Directions
An exact copy of the entries, with every picture omitted, is what is needed here.

-- Opening Marker --

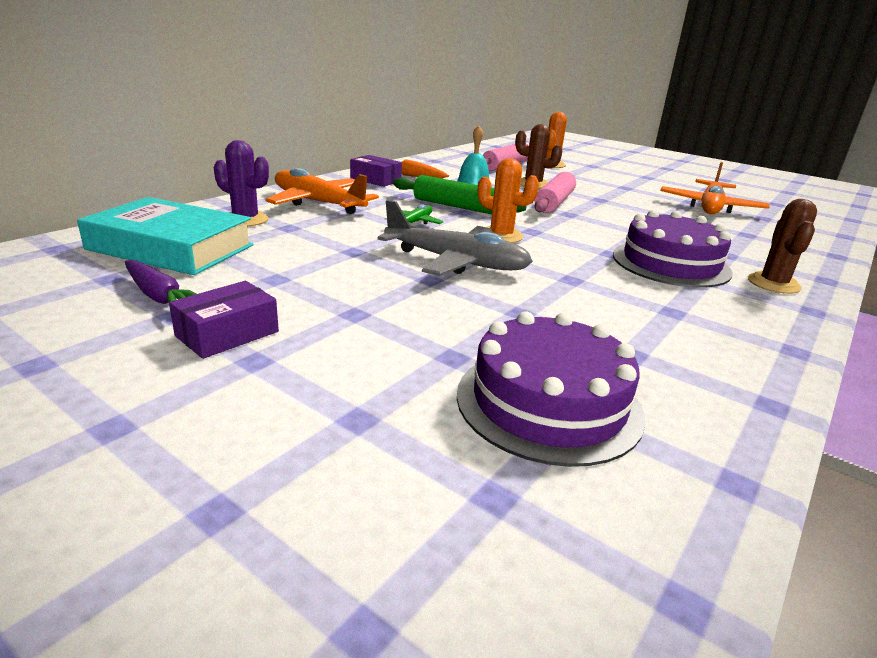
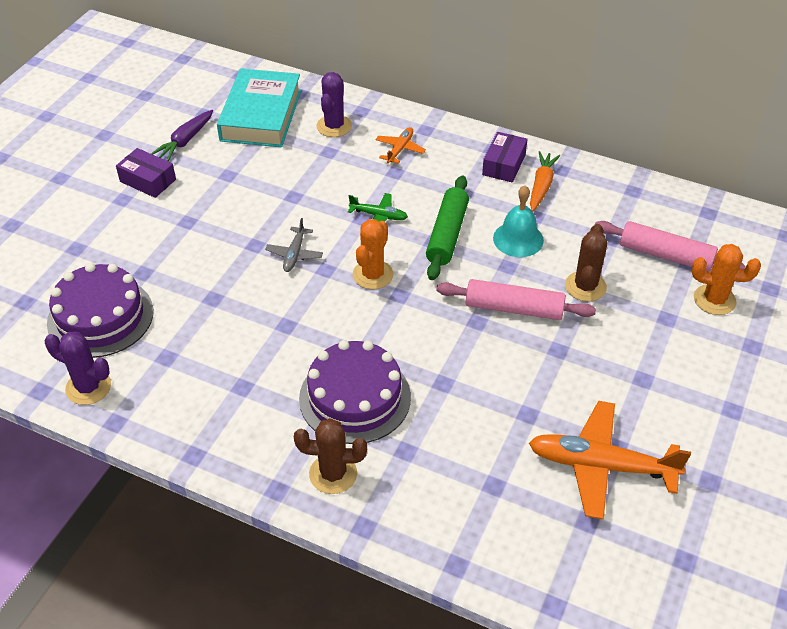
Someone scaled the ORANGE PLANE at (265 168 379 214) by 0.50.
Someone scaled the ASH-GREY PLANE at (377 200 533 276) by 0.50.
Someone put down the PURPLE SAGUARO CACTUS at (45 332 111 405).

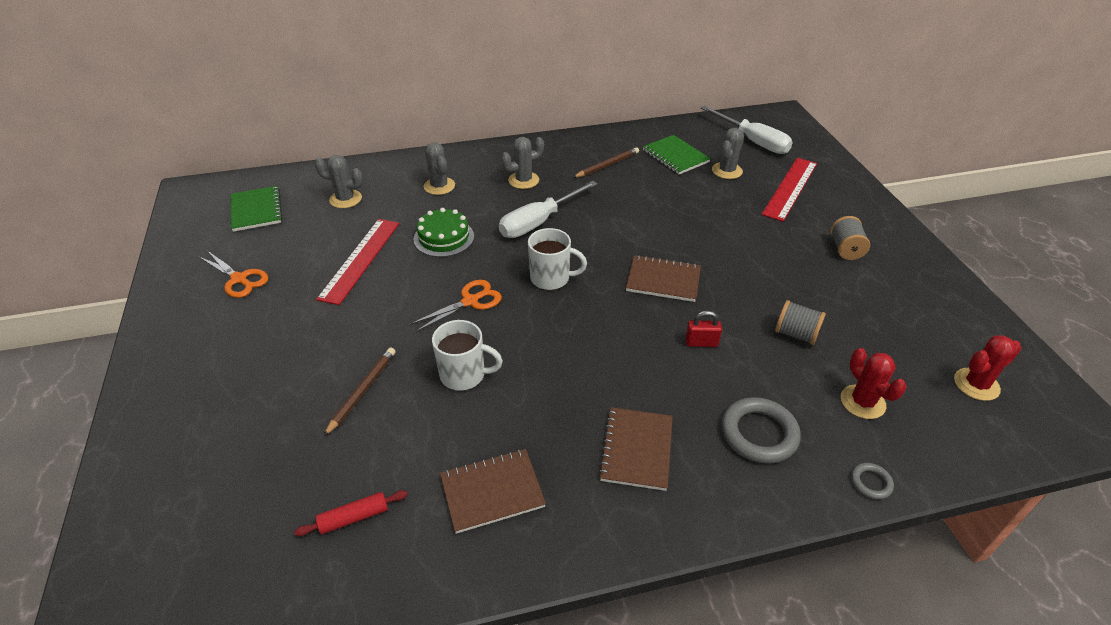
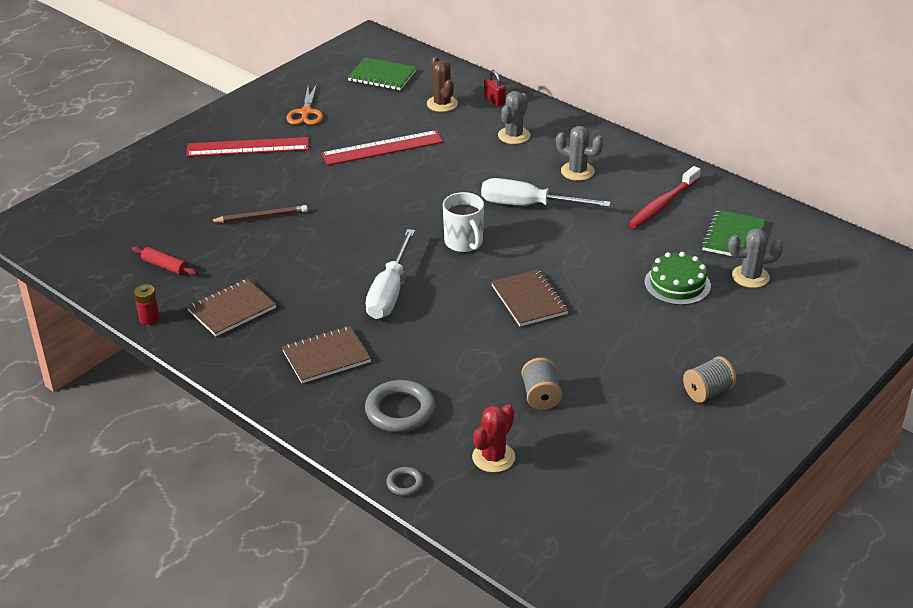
Someone rotated the GREEN NOTEBOOK at (231 186 282 232) by 75 degrees clockwise.
Someone repainted the ASH-GREY SAGUARO CACTUS at (314 155 363 208), which became the BROWN SAGUARO CACTUS at (427 56 458 112).
Someone took away the ORANGE SCISSORS at (411 280 502 332).
Someone carried the GREEN LAYER CAKE from (413 208 474 257) to (644 252 711 305).
Someone took away the WHITE MUG at (432 320 503 390).
Someone rotated the BROWN NOTEBOOK at (440 449 546 534) by 75 degrees counterclockwise.
Someone swapped the BROWN PENCIL at (573 147 639 178) for the SCARLET TOOTH BRUSH at (628 166 701 229).
Someone carried the SCARLET LOCK from (685 311 722 347) to (484 70 505 106).
Someone carried the WHITE SCREWDRIVER from (701 106 793 154) to (365 229 415 319).
Someone carried the SCARLET STRAIGHTEDGE from (761 158 817 222) to (186 137 309 157).
Someone took away the SCARLET SAGUARO CACTUS at (954 335 1021 401).
Someone put down the SCARLET BATTERY at (134 284 160 325).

-- Closing Marker --

Result of the exercise
Someone scaled the ORANGE PLANE at (265 168 379 214) by 0.50.
Someone scaled the ASH-GREY PLANE at (377 200 533 276) by 0.50.
Someone put down the PURPLE SAGUARO CACTUS at (45 332 111 405).

Someone rotated the GREEN NOTEBOOK at (231 186 282 232) by 75 degrees clockwise.
Someone repainted the ASH-GREY SAGUARO CACTUS at (314 155 363 208), which became the BROWN SAGUARO CACTUS at (427 56 458 112).
Someone took away the ORANGE SCISSORS at (411 280 502 332).
Someone carried the GREEN LAYER CAKE from (413 208 474 257) to (644 252 711 305).
Someone took away the WHITE MUG at (432 320 503 390).
Someone rotated the BROWN NOTEBOOK at (440 449 546 534) by 75 degrees counterclockwise.
Someone swapped the BROWN PENCIL at (573 147 639 178) for the SCARLET TOOTH BRUSH at (628 166 701 229).
Someone carried the SCARLET LOCK from (685 311 722 347) to (484 70 505 106).
Someone carried the WHITE SCREWDRIVER from (701 106 793 154) to (365 229 415 319).
Someone carried the SCARLET STRAIGHTEDGE from (761 158 817 222) to (186 137 309 157).
Someone took away the SCARLET SAGUARO CACTUS at (954 335 1021 401).
Someone put down the SCARLET BATTERY at (134 284 160 325).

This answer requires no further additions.